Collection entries
________________

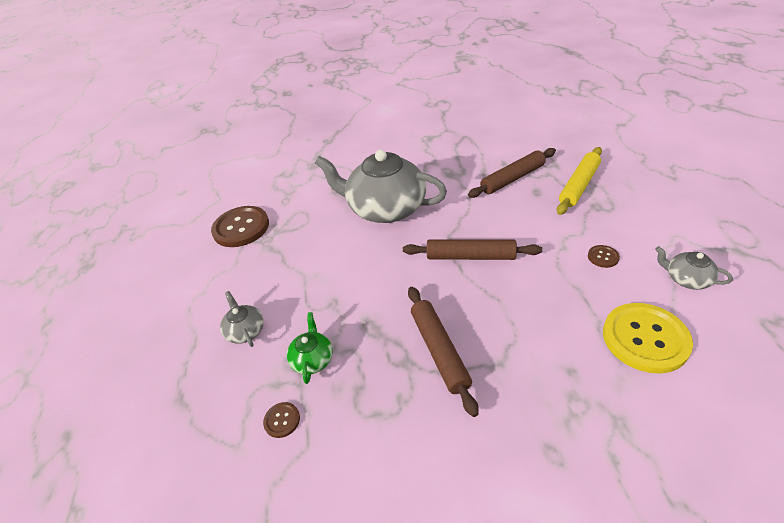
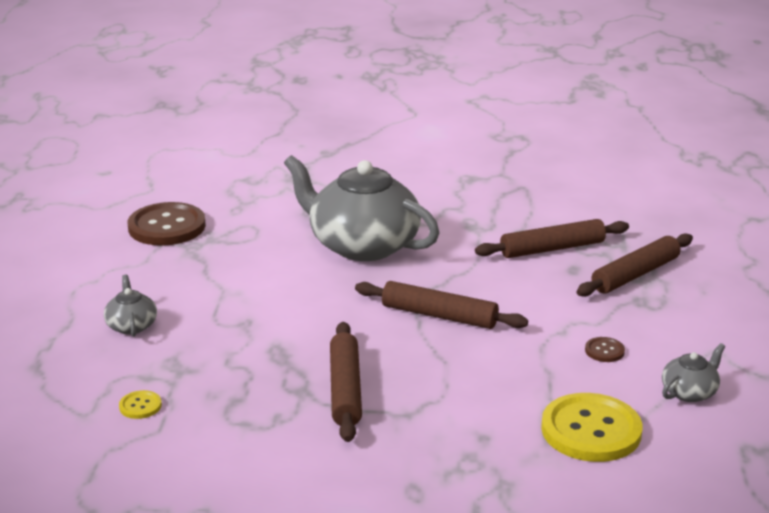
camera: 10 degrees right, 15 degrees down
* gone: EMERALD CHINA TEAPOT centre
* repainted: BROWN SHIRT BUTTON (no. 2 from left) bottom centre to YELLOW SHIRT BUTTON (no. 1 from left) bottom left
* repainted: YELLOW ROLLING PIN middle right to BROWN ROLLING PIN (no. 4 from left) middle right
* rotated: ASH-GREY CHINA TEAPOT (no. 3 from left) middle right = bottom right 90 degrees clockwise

________________

Reproduce every line from the entries that holds the word "TEAPOT".

* gone: EMERALD CHINA TEAPOT centre
* rotated: ASH-GREY CHINA TEAPOT (no. 3 from left) middle right = bottom right 90 degrees clockwise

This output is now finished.